PROBLEM TO SOLVE: Every entry in the data is to be written out exactly; no picture belongs in the copy.
** Opening DATASET ENTRIES block **
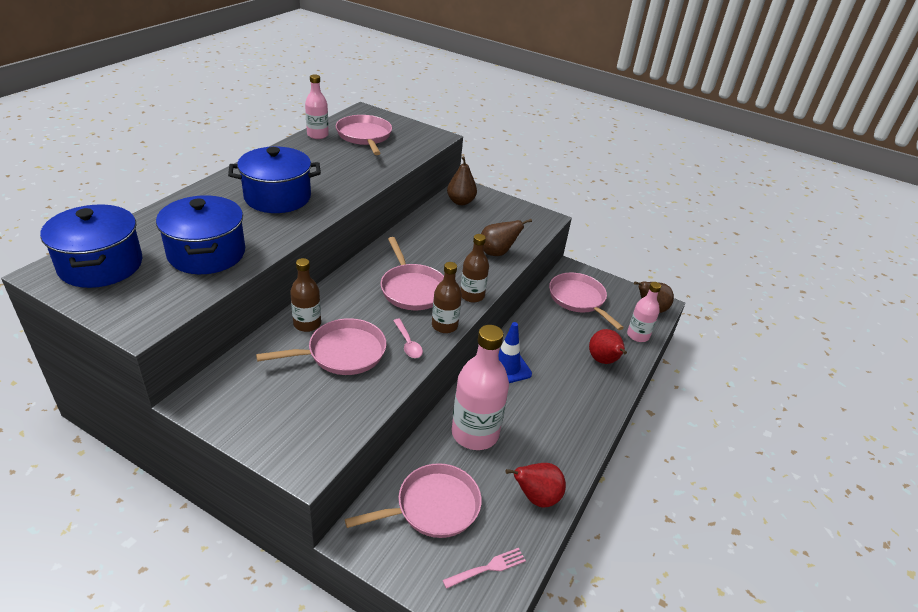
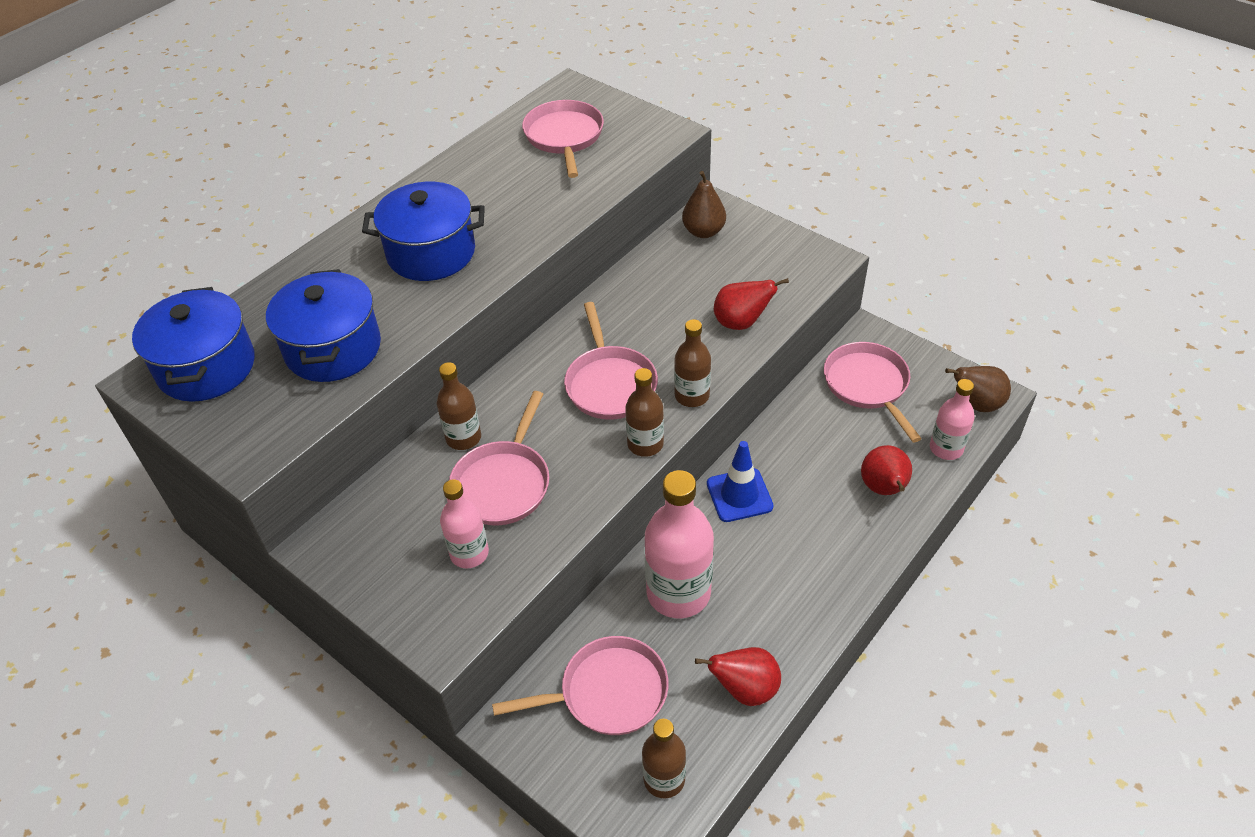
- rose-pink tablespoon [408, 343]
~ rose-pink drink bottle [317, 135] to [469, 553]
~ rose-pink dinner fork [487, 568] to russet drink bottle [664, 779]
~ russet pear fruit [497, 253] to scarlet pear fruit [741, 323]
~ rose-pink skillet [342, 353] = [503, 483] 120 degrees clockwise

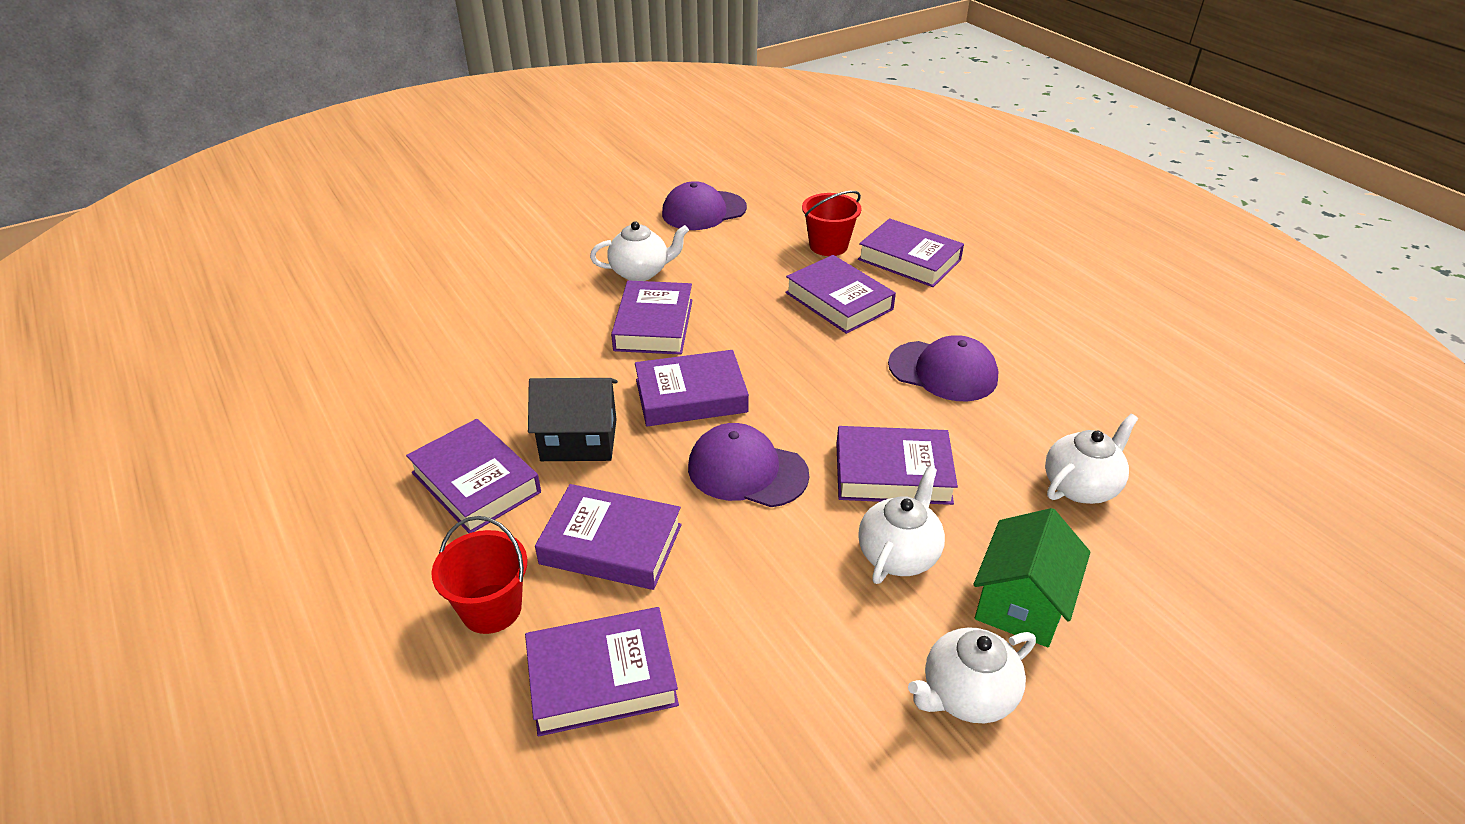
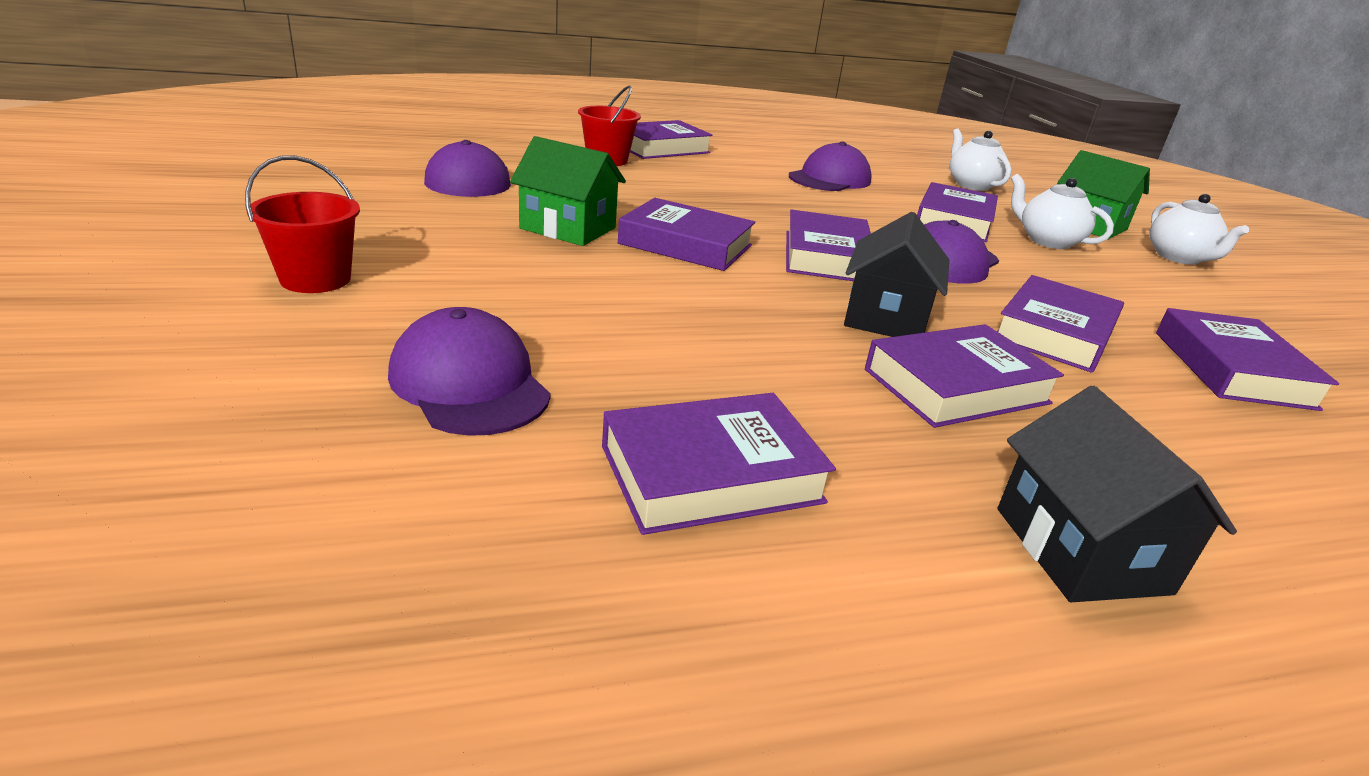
+ royal purple baseball cap [469, 383]
+ black toy house [1081, 550]
~ scarlet pail [491, 608] to [315, 279]
~ royal purple book [839, 301] to [711, 474]
~ white teapot [640, 272] to green toy house [568, 228]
** Closing DATASET ENTRIES block **
RESPONSE TO THE EXERCISE:
- rose-pink tablespoon [408, 343]
~ rose-pink drink bottle [317, 135] to [469, 553]
~ rose-pink dinner fork [487, 568] to russet drink bottle [664, 779]
~ russet pear fruit [497, 253] to scarlet pear fruit [741, 323]
~ rose-pink skillet [342, 353] = [503, 483] 120 degrees clockwise

+ royal purple baseball cap [469, 383]
+ black toy house [1081, 550]
~ scarlet pail [491, 608] to [315, 279]
~ royal purple book [839, 301] to [711, 474]
~ white teapot [640, 272] to green toy house [568, 228]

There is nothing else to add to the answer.